__Problem to work on__:
Each record should be given again exactly as it appears, with no image included.

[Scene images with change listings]
◇ ◇ ◇ ◇ ◇

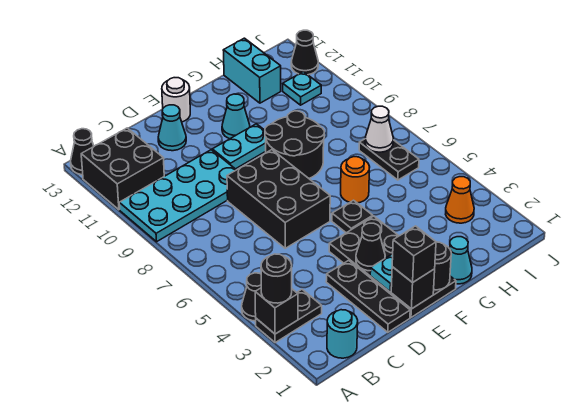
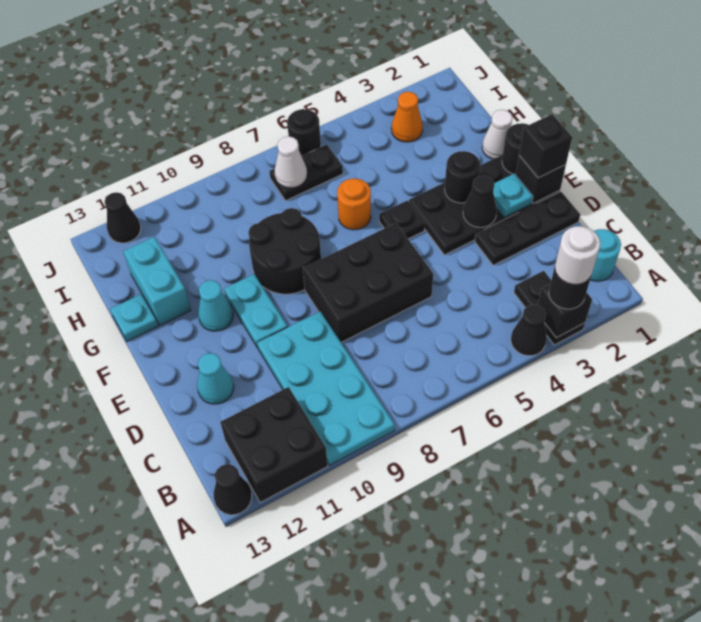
white round brick E13 level 1 -> white round brick A3 level 4
none -> black round brick F3 level 2
cyan cone G1 level 1 -> white cone G1 level 1
cyan brick H12:H13 level 1 -> cyan brick G12:H12 level 1
cyan plate I11 level 1 -> cyan plate G13 level 1
none -> black round brick J6 level 1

◇ ◇ ◇ ◇ ◇

__Output below__:
white round brick E13 level 1 -> white round brick A3 level 4
none -> black round brick F3 level 2
cyan cone G1 level 1 -> white cone G1 level 1
cyan brick H12:H13 level 1 -> cyan brick G12:H12 level 1
cyan plate I11 level 1 -> cyan plate G13 level 1
none -> black round brick J6 level 1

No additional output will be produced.